▶ **TASK DETAILS**: The required output is the lines below from the line containing "(652, 300) = (461, 226): yellow" to the line containing "(712, 373) = (542, 247): yellow", inclusive, retyped exactly. No other lines belong in it.
Top of RECORDS TO USE
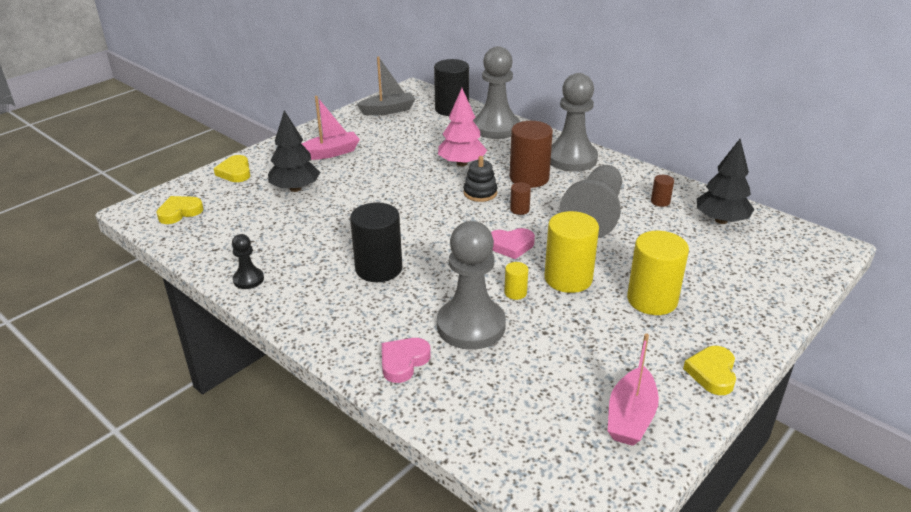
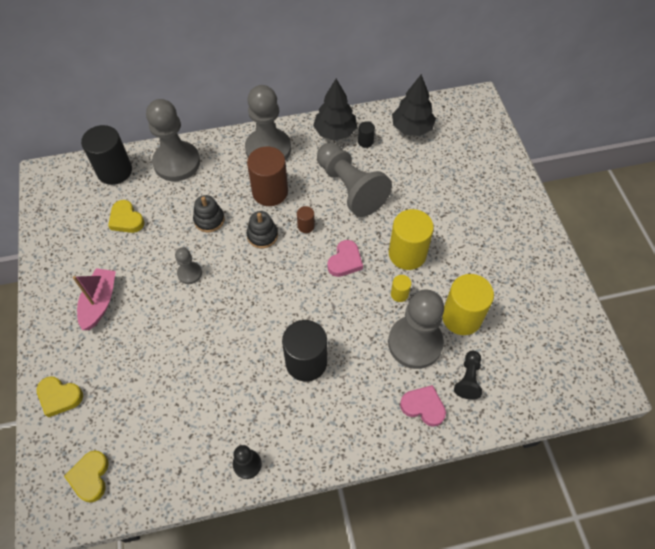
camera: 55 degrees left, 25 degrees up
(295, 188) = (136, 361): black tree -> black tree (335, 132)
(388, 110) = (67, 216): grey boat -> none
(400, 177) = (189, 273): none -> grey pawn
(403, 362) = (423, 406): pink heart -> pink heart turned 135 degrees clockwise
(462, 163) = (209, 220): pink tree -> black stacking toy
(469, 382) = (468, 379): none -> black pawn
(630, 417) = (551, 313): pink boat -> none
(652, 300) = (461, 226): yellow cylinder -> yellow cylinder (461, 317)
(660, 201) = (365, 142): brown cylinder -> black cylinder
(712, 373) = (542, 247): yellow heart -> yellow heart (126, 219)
Bottom of RECORDS TO USE
Top of RECORDS TO USE
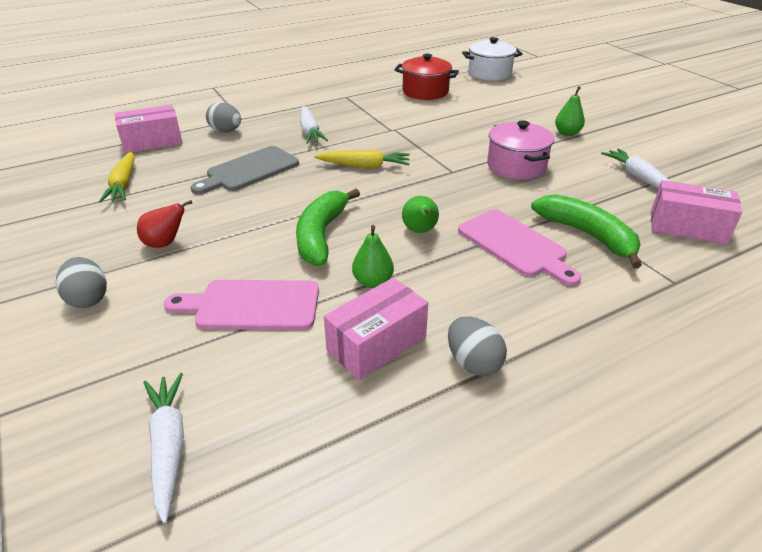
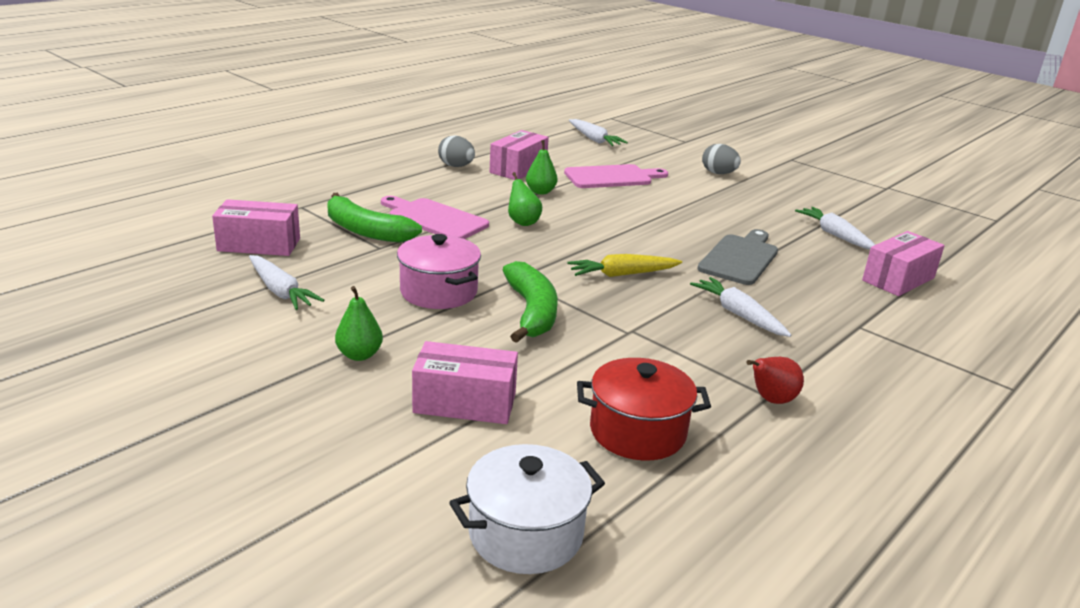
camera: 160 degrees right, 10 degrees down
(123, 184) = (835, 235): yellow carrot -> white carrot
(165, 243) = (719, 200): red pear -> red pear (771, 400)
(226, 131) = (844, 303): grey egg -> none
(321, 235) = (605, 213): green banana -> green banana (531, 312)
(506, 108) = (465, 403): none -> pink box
Bottom of RECORDS TO USE
▶ **WRITTEN ANSWER**:
(652, 300) = (461, 226): yellow cylinder -> yellow cylinder (461, 317)
(660, 201) = (365, 142): brown cylinder -> black cylinder
(712, 373) = (542, 247): yellow heart -> yellow heart (126, 219)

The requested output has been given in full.